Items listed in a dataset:

......

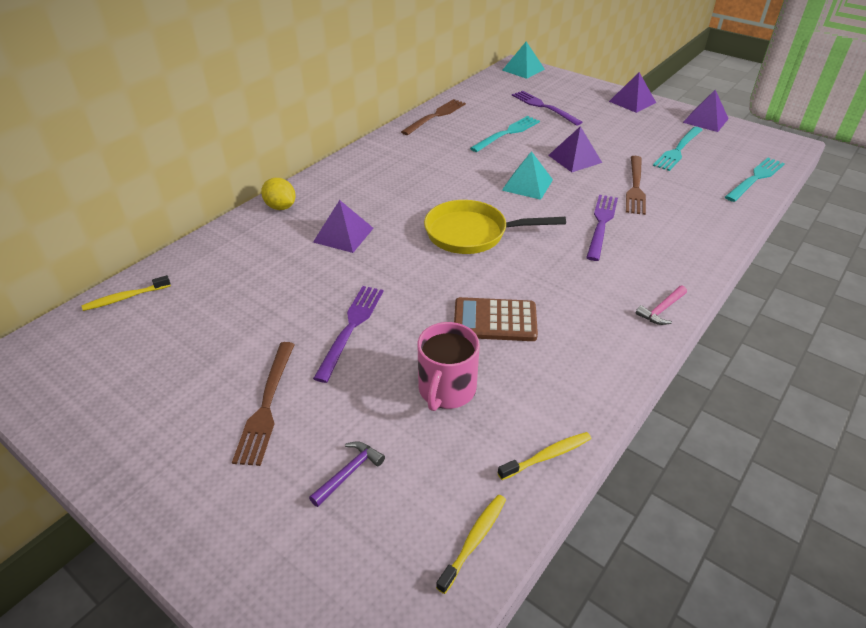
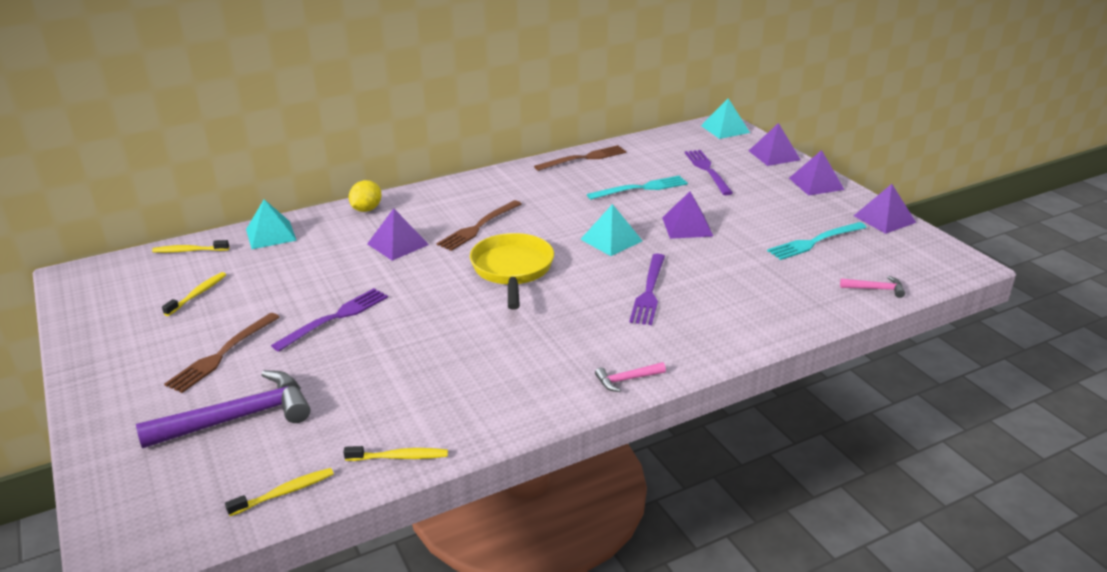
camera: 25 degrees right, 10 degrees down
(178, 345) = (197, 294): none -> yellow toothbrush
(203, 257) = (271, 234): none -> turquoise pyramid
(281, 207) = (366, 209): yellow lemon -> yellow lemon turned 45 degrees clockwise
(348, 473) = (238, 418): purple hammer -> purple hammer, size x2.18
(446, 389) = (367, 384): pink mug -> none
(472, 233) = (512, 270): yellow pan -> yellow pan turned 60 degrees clockwise
(495, 320) = (460, 345): brown calculator -> none
(580, 84) = (774, 155): none -> purple pyramid
(601, 224) = (649, 292): purple fork -> purple fork turned 150 degrees clockwise
(635, 187) = (723, 267): brown fork -> brown fork (478, 227)
(755, 178) = (875, 289): turquoise fork -> pink hammer

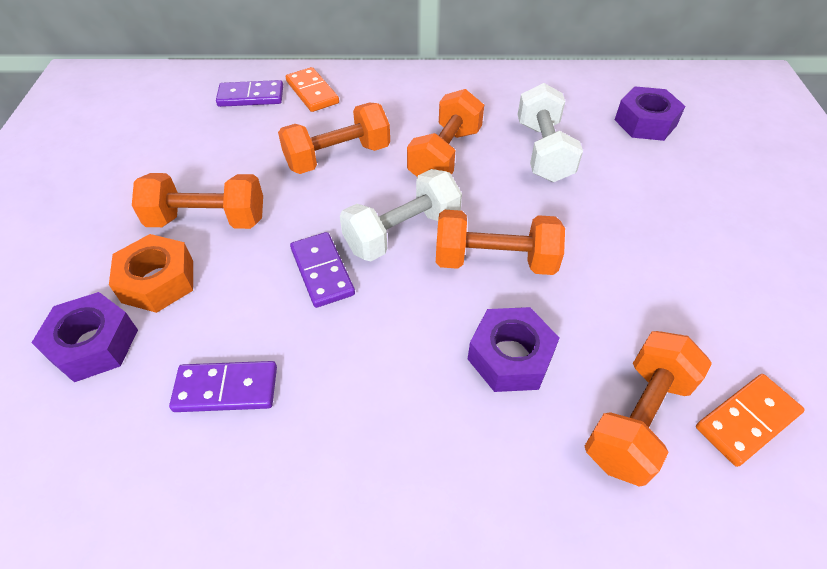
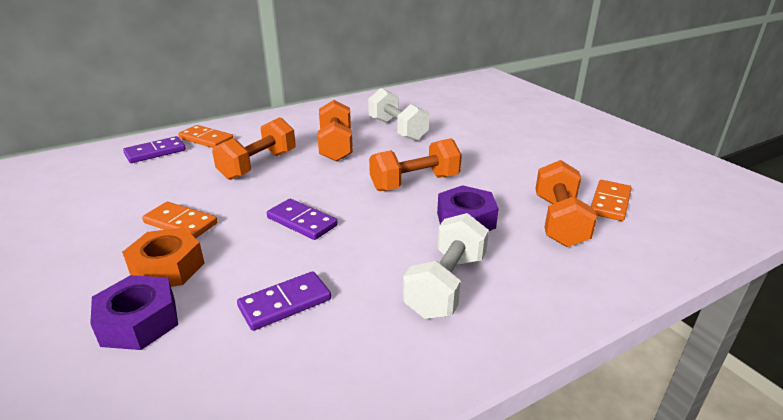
camera: 30 degrees left, 20 degrees down
(207, 220) = (180, 223): orange dumbbell -> orange domino
(402, 233) = (342, 187): white dumbbell -> white dumbbell (446, 285)
(645, 122) = (444, 105): purple nut -> none

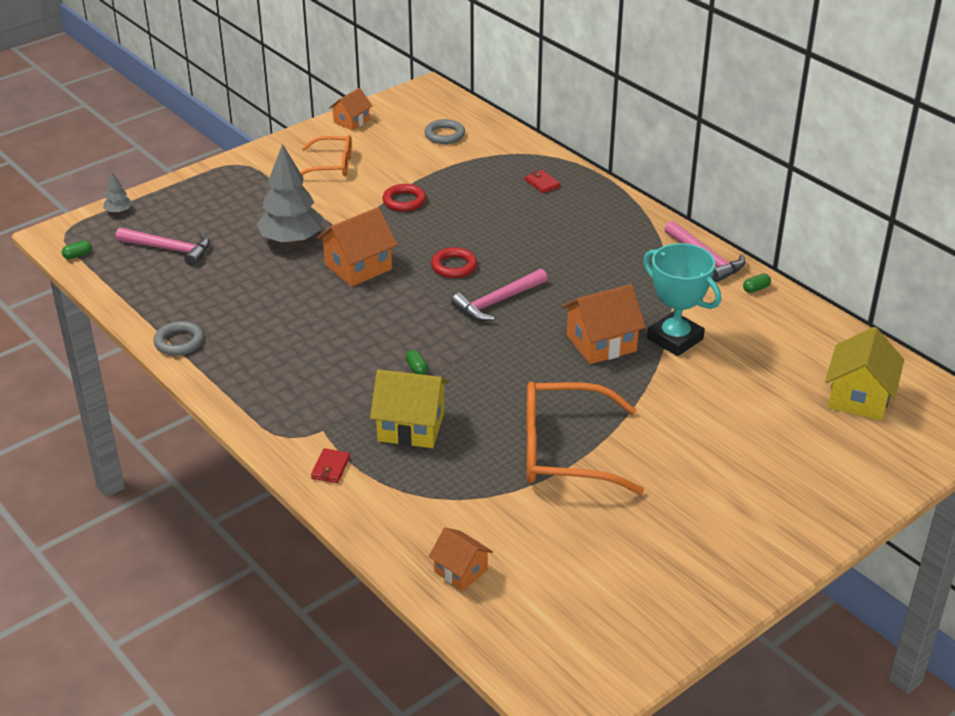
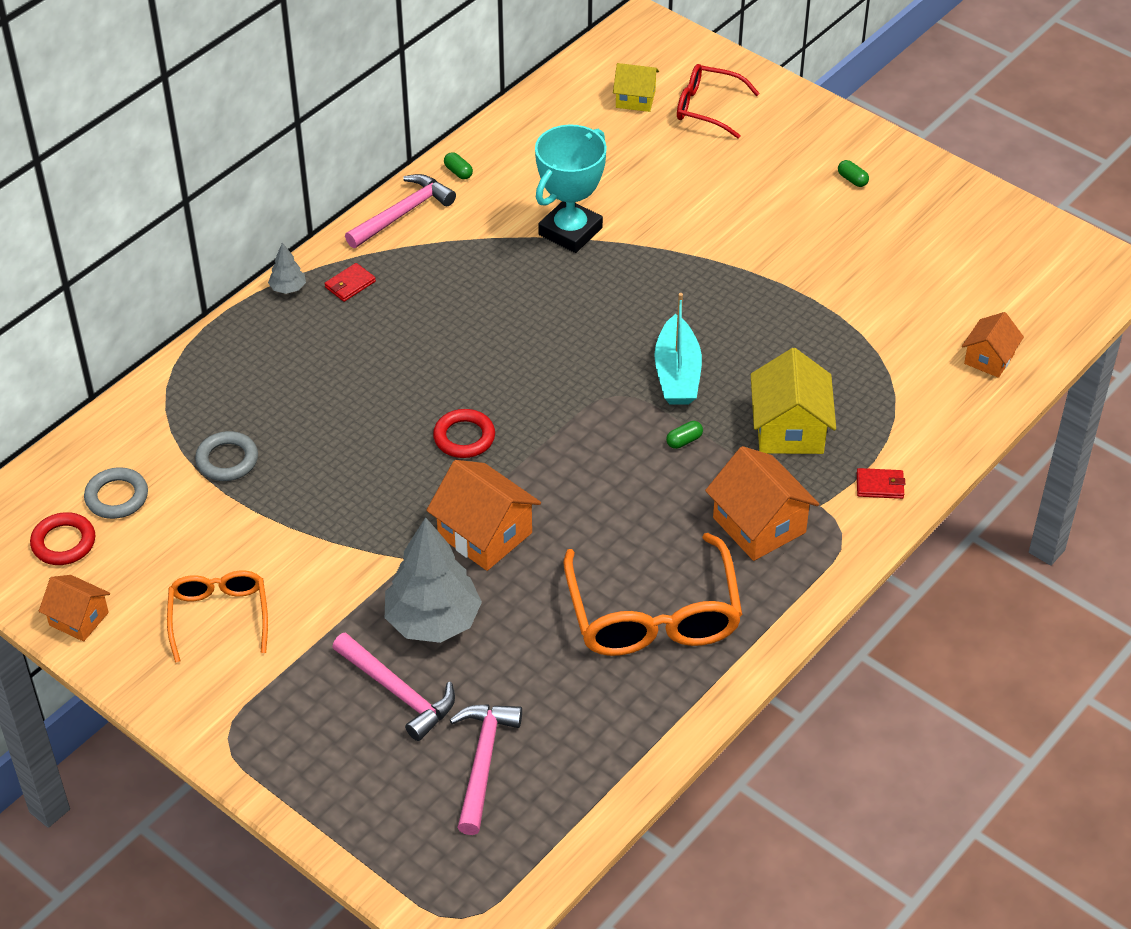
camera: 100 degrees left, 10 degrees up
(78, 255) = (520, 878): green capsule -> green capsule (852, 179)
(118, 211) = (389, 862): grey tree -> grey tree (288, 288)
(179, 342) = (696, 688): grey ring -> grey ring (227, 460)
(404, 201) = (311, 513): red ring -> red ring (63, 542)
(491, 375) = (677, 374): none -> turquoise boat
(497, 302) = (533, 386): pink hammer -> pink hammer (398, 692)
(542, 183) = (246, 374): red wallet -> red wallet (350, 284)
(564, 451) = (788, 302): orange glasses -> orange glasses (653, 615)
(601, 343) = (593, 289): orange house -> orange house (759, 525)
(847, 442) = (707, 108): none -> red glasses
(859, 397) = (635, 99): yellow house -> yellow house, size x0.61

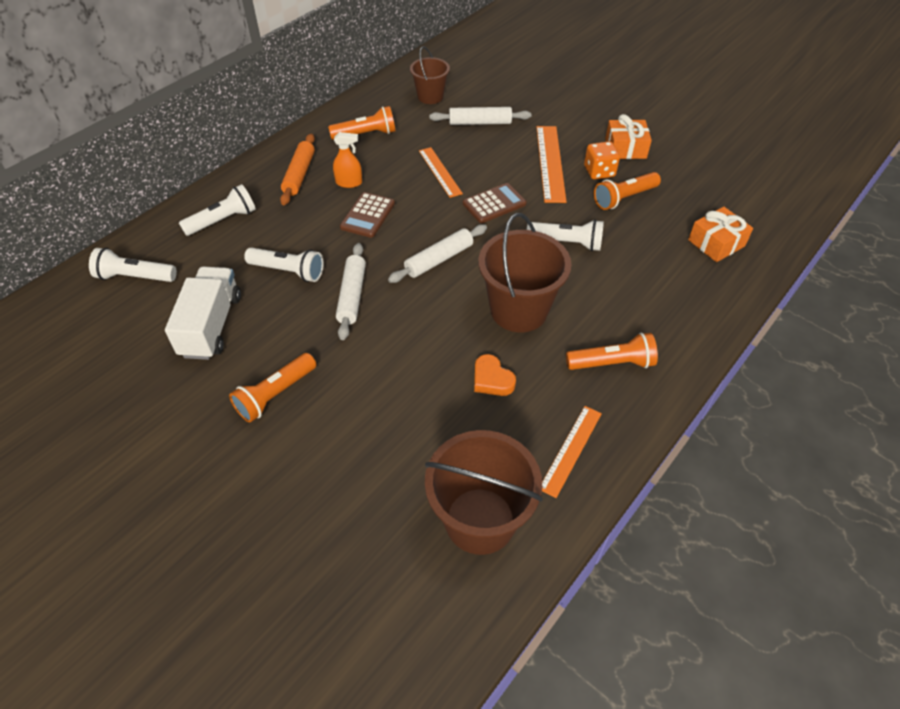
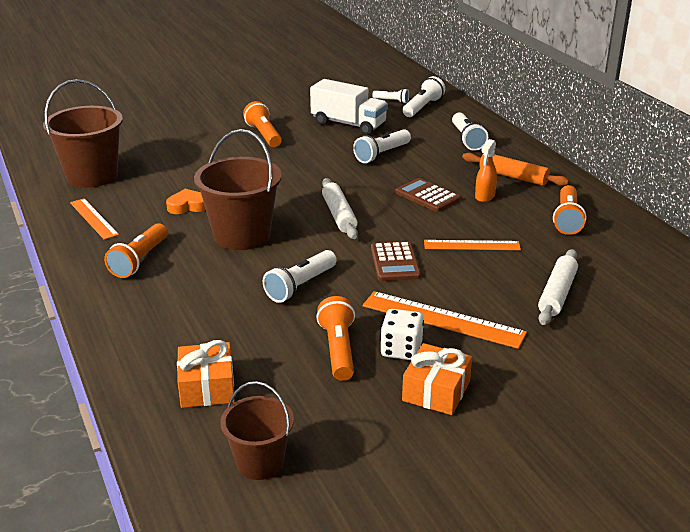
camera: 115 degrees right, 20 degrees down
(120, 310) = (392, 101): none -> white flashlight
(352, 296) = (331, 172): white rolling pin -> none
(430, 96) = (635, 274): brown bucket -> brown bucket (260, 462)
(599, 172) = (401, 350): orange dice -> white dice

......

Aim of the exercise: Could you restate the entries word for word, skipping any pictures?

Answer to this exercise:
camera: 25 degrees right, 10 degrees down
(178, 345) = (197, 294): none -> yellow toothbrush
(203, 257) = (271, 234): none -> turquoise pyramid
(281, 207) = (366, 209): yellow lemon -> yellow lemon turned 45 degrees clockwise
(348, 473) = (238, 418): purple hammer -> purple hammer, size x2.18
(446, 389) = (367, 384): pink mug -> none
(472, 233) = (512, 270): yellow pan -> yellow pan turned 60 degrees clockwise
(495, 320) = (460, 345): brown calculator -> none
(580, 84) = (774, 155): none -> purple pyramid
(601, 224) = (649, 292): purple fork -> purple fork turned 150 degrees clockwise
(635, 187) = (723, 267): brown fork -> brown fork (478, 227)
(755, 178) = (875, 289): turquoise fork -> pink hammer

camera: 30 degrees left, 20 degrees down
(207, 220) = (180, 223): orange dumbbell -> orange domino
(402, 233) = (342, 187): white dumbbell -> white dumbbell (446, 285)
(645, 122) = (444, 105): purple nut -> none

camera: 100 degrees left, 10 degrees up
(78, 255) = (520, 878): green capsule -> green capsule (852, 179)
(118, 211) = (389, 862): grey tree -> grey tree (288, 288)
(179, 342) = (696, 688): grey ring -> grey ring (227, 460)
(404, 201) = (311, 513): red ring -> red ring (63, 542)
(491, 375) = (677, 374): none -> turquoise boat
(497, 302) = (533, 386): pink hammer -> pink hammer (398, 692)
(542, 183) = (246, 374): red wallet -> red wallet (350, 284)
(564, 451) = (788, 302): orange glasses -> orange glasses (653, 615)
(601, 343) = (593, 289): orange house -> orange house (759, 525)
(847, 442) = (707, 108): none -> red glasses
(859, 397) = (635, 99): yellow house -> yellow house, size x0.61

camera: 115 degrees right, 20 degrees down
(120, 310) = (392, 101): none -> white flashlight
(352, 296) = (331, 172): white rolling pin -> none
(430, 96) = (635, 274): brown bucket -> brown bucket (260, 462)
(599, 172) = (401, 350): orange dice -> white dice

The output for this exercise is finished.